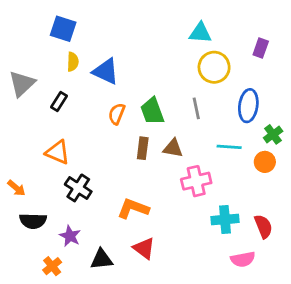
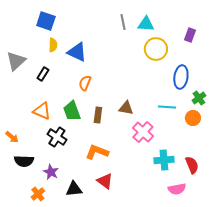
gray line: (196, 108) -> (123, 22), moved
green trapezoid: (152, 111) -> (72, 111), moved
brown rectangle: (143, 148) -> (98, 115), moved
pink cross: (196, 181) -> (143, 132), turned -35

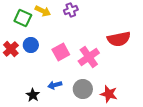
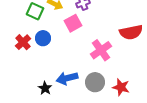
pink square: (61, 52) -> (73, 23), moved
blue arrow: (55, 85) -> (67, 78), size x1.5

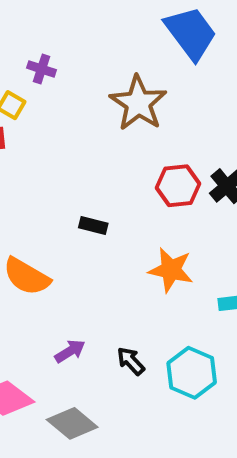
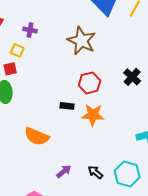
red hexagon: (178, 186) -> (90, 83), moved
orange star: (171, 270) -> (93, 115), moved

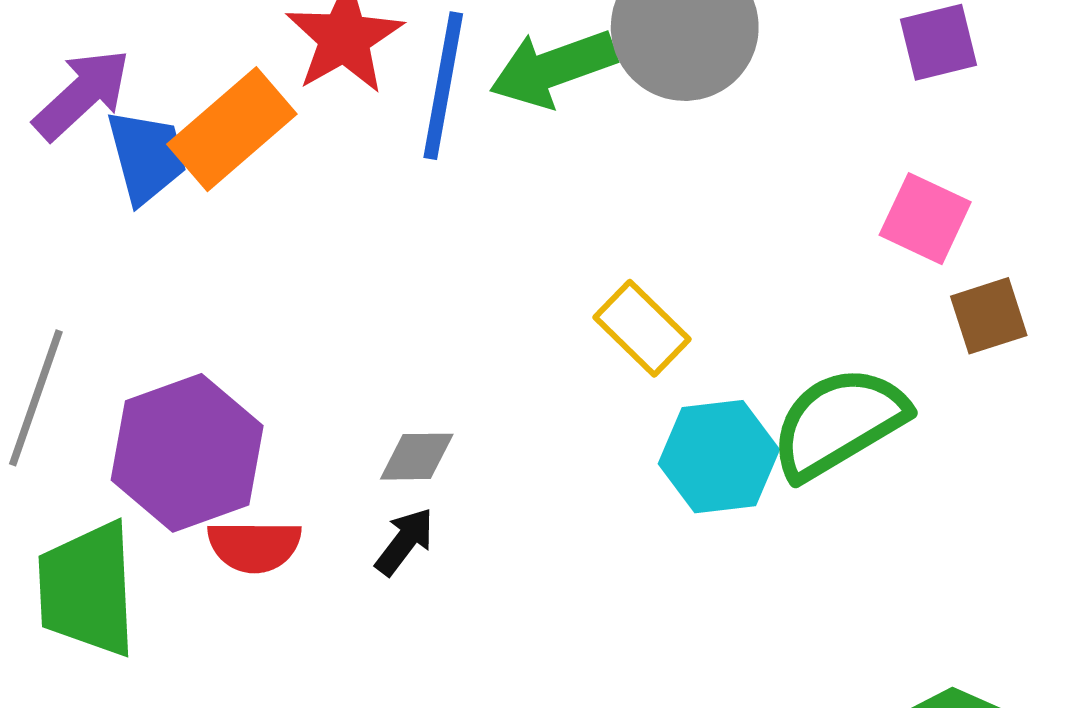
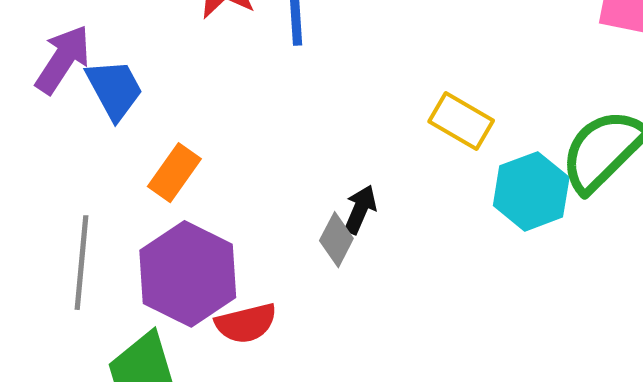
orange rectangle: (232, 129) -> (174, 173), moved, size x0.7
gray diamond: (417, 457) -> (336, 240), turned -48
black arrow: (405, 542) -> (360, 210), moved

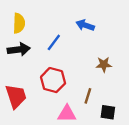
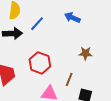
blue line: (54, 42) -> (37, 24), moved

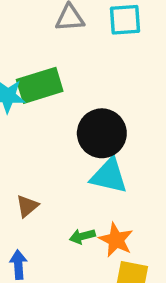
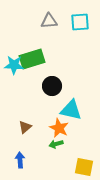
black circle: (102, 133) -> (52, 86), moved, size x0.7
orange star: (116, 240) -> (59, 128), moved

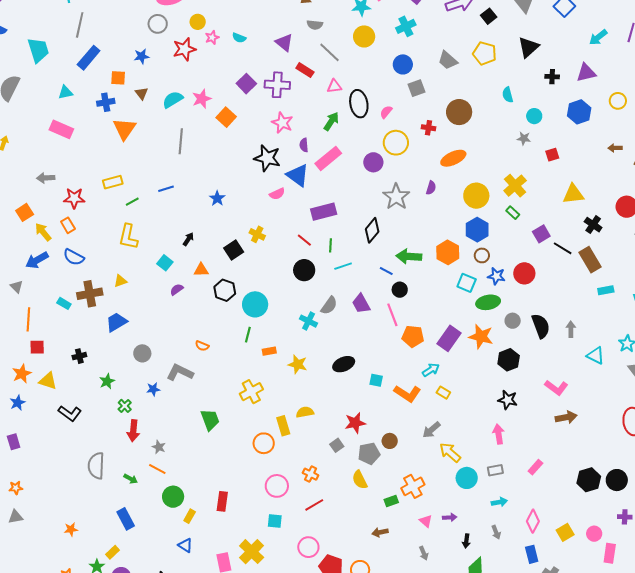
= = =
WHAT IS NEEDED ▸ When a line of the entries above contains the word "size", include it in a tally, then give that tally alone.

SOLUTION TO THIS EXERCISE ▸ 3